▶ What needs to be done: Search the records for the word "round". Copy every line where it appears.

(Stored items)
########
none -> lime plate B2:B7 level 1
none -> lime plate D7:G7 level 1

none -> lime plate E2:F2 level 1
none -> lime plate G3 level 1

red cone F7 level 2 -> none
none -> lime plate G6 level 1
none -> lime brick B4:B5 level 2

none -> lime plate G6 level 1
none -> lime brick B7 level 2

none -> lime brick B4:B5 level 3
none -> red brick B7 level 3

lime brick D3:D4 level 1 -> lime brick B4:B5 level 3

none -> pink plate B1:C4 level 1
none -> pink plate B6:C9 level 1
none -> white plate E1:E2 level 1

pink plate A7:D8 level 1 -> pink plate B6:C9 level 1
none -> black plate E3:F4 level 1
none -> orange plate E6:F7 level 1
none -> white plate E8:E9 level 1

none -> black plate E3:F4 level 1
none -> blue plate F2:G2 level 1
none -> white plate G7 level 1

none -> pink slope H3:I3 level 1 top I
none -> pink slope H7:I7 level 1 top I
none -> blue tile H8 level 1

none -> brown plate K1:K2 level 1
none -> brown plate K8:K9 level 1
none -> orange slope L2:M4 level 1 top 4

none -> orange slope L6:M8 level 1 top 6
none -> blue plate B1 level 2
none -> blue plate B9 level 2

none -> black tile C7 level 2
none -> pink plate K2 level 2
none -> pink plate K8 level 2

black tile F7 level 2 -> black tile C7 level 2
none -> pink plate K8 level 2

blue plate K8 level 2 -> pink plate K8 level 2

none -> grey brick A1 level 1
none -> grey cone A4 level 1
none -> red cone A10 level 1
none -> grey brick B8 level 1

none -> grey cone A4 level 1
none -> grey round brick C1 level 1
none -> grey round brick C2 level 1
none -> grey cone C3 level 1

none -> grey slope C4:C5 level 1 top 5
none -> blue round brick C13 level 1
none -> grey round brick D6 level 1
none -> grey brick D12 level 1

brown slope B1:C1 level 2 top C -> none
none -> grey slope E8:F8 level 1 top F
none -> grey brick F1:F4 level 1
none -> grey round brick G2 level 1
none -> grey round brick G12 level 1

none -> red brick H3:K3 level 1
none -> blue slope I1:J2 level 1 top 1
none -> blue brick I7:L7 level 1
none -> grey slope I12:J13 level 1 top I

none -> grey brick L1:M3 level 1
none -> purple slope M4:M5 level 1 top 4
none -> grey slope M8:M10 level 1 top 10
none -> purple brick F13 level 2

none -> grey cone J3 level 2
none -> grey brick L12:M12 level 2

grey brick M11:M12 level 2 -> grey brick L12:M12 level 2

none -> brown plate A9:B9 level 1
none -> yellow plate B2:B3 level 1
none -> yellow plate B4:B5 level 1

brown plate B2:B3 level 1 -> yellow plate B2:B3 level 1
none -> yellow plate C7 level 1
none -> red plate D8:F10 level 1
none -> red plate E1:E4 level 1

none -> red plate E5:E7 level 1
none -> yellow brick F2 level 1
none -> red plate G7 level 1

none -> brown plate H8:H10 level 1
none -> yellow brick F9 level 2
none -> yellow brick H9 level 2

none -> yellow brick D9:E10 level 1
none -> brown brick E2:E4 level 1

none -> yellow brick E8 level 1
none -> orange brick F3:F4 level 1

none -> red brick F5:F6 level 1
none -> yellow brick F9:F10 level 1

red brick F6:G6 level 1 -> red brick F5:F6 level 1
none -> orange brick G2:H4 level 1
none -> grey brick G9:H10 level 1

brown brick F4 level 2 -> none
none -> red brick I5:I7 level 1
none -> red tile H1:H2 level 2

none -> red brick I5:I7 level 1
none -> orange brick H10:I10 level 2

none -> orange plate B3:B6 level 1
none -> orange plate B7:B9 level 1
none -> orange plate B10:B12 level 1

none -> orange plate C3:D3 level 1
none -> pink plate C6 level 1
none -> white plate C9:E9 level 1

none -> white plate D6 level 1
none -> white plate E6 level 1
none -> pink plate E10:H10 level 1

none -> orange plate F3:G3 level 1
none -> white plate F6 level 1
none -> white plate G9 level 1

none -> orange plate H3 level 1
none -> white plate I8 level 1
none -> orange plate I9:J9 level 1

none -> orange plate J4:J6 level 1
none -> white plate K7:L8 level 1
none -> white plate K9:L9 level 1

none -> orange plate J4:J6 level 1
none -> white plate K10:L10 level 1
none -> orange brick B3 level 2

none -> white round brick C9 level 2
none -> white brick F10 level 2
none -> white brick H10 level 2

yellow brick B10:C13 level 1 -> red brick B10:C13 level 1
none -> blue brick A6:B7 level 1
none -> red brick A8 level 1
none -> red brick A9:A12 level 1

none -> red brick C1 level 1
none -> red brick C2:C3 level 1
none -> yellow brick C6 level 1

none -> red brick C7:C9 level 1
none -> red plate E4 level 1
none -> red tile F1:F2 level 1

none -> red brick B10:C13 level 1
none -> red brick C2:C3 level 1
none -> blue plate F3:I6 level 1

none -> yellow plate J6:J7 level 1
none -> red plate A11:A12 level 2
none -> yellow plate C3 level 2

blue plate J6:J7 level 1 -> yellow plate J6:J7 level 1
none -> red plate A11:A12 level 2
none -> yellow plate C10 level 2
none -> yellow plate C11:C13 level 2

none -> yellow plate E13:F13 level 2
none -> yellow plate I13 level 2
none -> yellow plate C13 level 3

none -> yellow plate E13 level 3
########
▶ Response area:
none -> grey round brick C1 level 1
none -> grey round brick C2 level 1
none -> blue round brick C13 level 1
none -> grey round brick D6 level 1
none -> grey round brick G2 level 1
none -> grey round brick G12 level 1
none -> white round brick C9 level 2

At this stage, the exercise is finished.